What you need to do> Beginning with the line containing "- appeared: purple_vololuk <853, 174>" and ending at the last line of the records, transcribe each line exactly. Do not include pictures.

Stored dataset items>
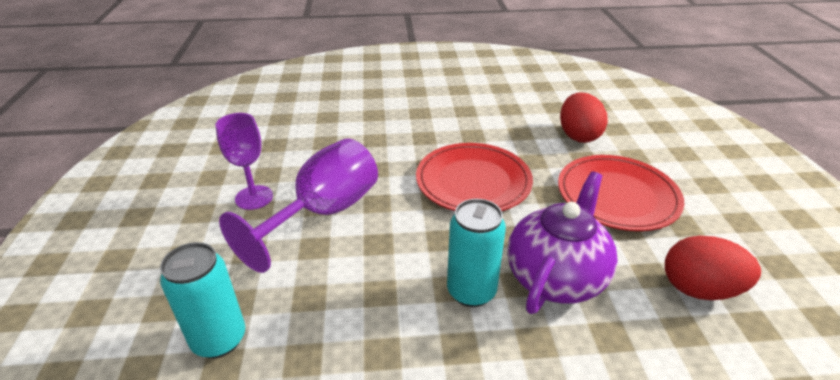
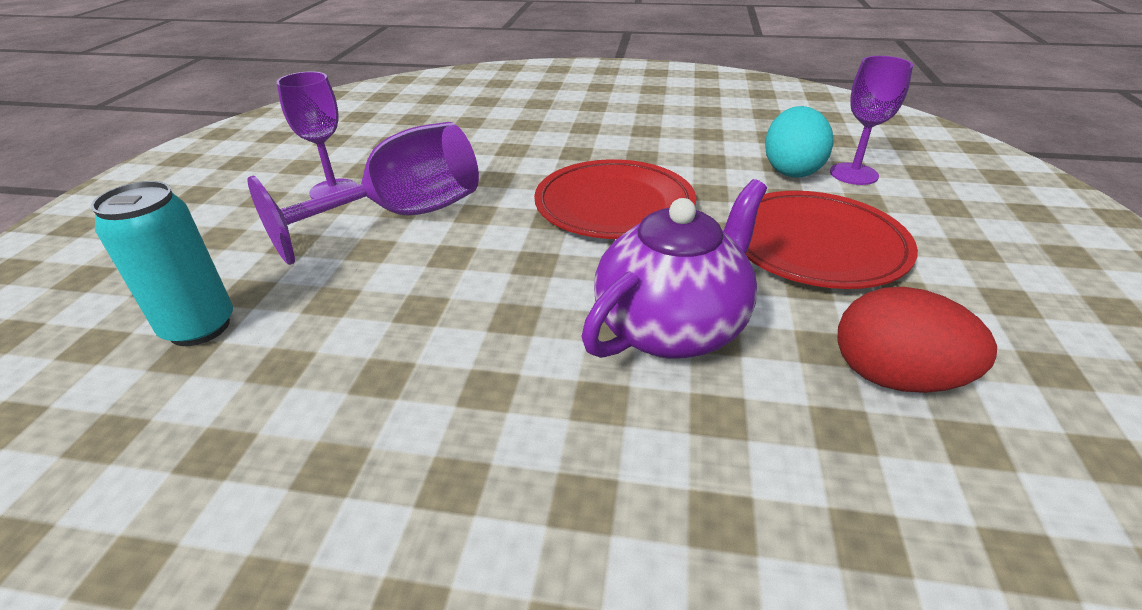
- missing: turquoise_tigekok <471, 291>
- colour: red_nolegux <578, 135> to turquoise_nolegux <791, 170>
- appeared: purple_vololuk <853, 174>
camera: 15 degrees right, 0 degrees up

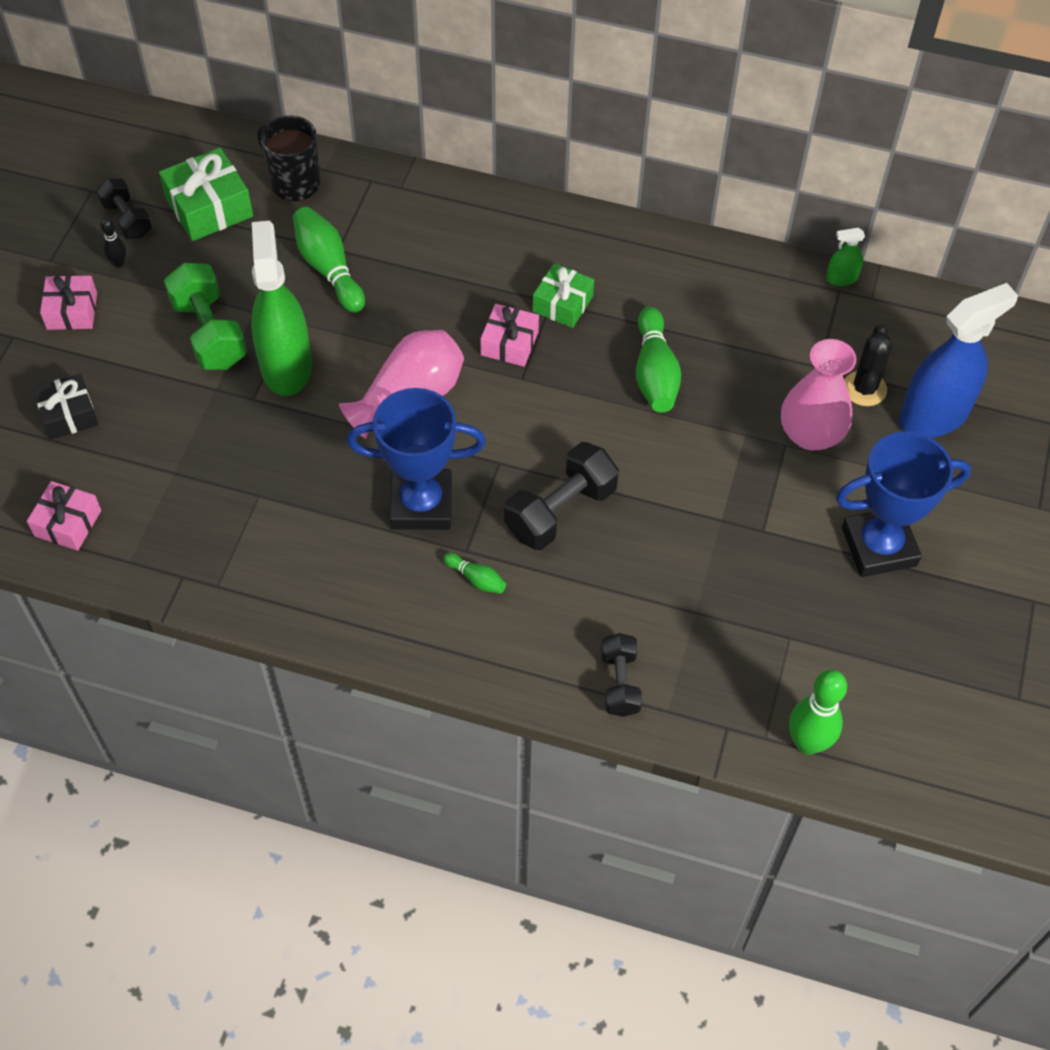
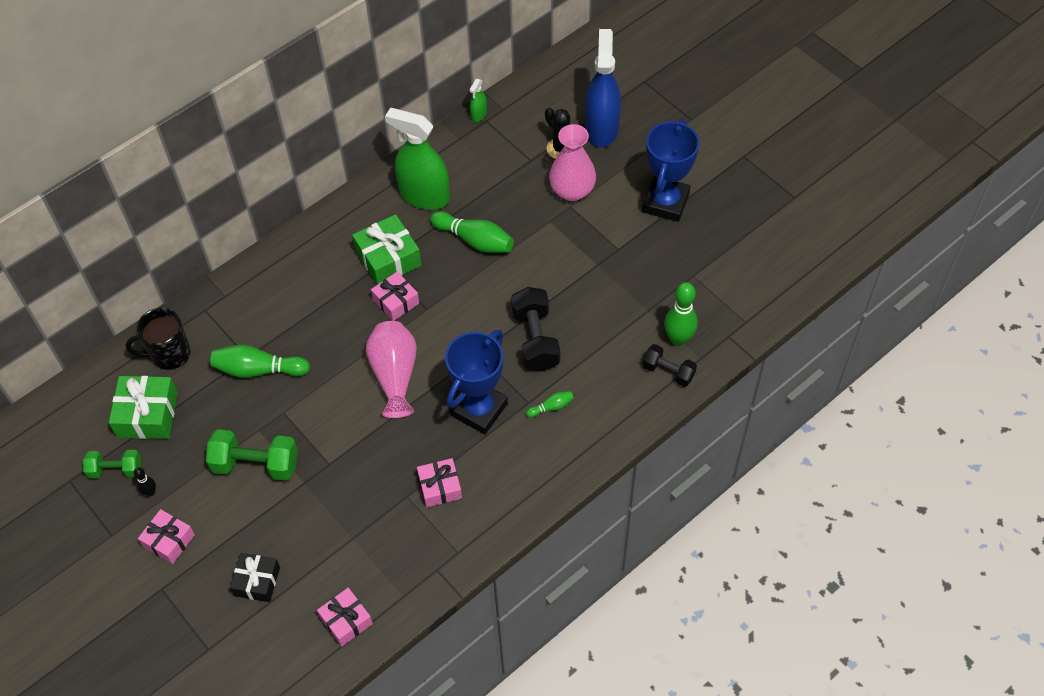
- colour: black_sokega <127, 219> to green_sokega <116, 470>
- relocated: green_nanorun <286, 366> to <424, 196>
- size: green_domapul <562, 304> = <388, 258> x1.51
- relocated: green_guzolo <807, 743> to <678, 339>
- appeared: pink_domapul <440, 487>
camera: 55 degrees left, 0 degrees up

Written response>
- appeared: purple_vololuk <853, 174>
camera: 15 degrees right, 0 degrees up

- colour: black_sokega <127, 219> to green_sokega <116, 470>
- relocated: green_nanorun <286, 366> to <424, 196>
- size: green_domapul <562, 304> = <388, 258> x1.51
- relocated: green_guzolo <807, 743> to <678, 339>
- appeared: pink_domapul <440, 487>
camera: 55 degrees left, 0 degrees up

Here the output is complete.